• MATERIAL PROVIDED:
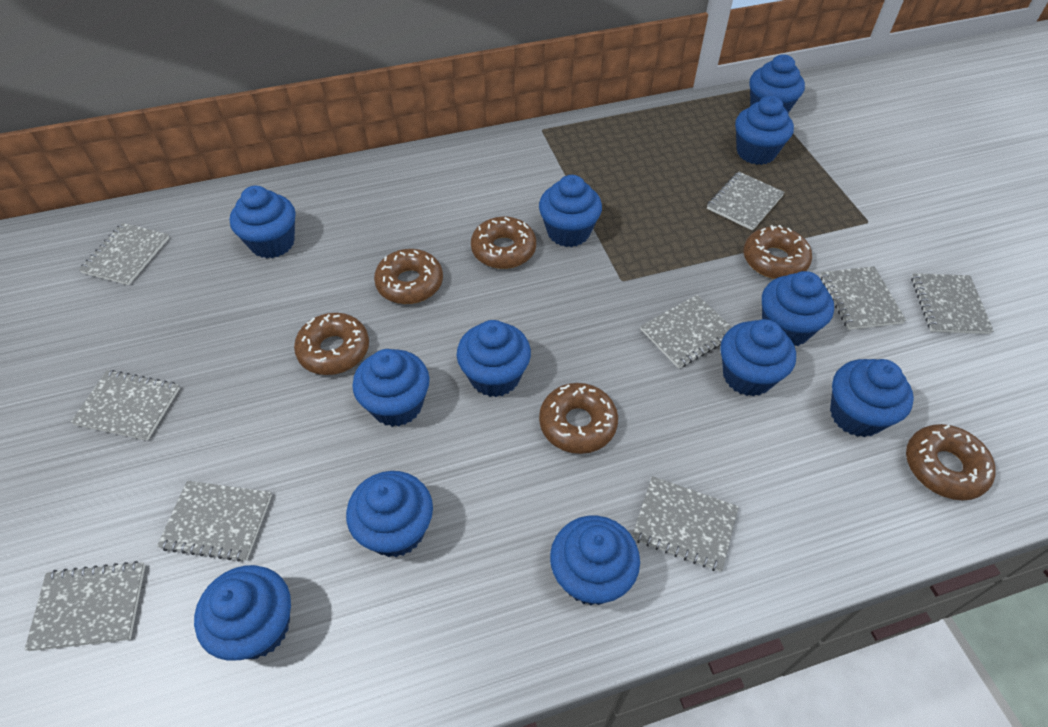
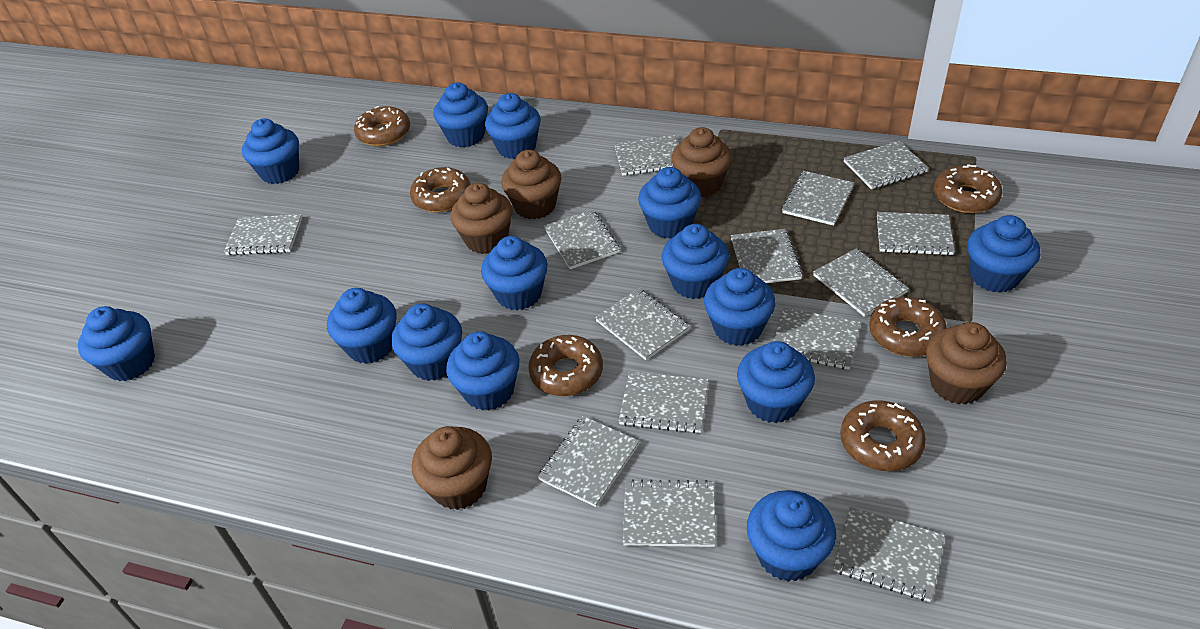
blue cupcake: 12 -> 14
brown cupcake: 0 -> 5
grey notebook: 9 -> 14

• YOUR ASSIGNMENT:
Print the data again, word for word, without any pictures.

• EXERCISE OUTPUT:
blue cupcake: 12 -> 14
brown cupcake: 0 -> 5
grey notebook: 9 -> 14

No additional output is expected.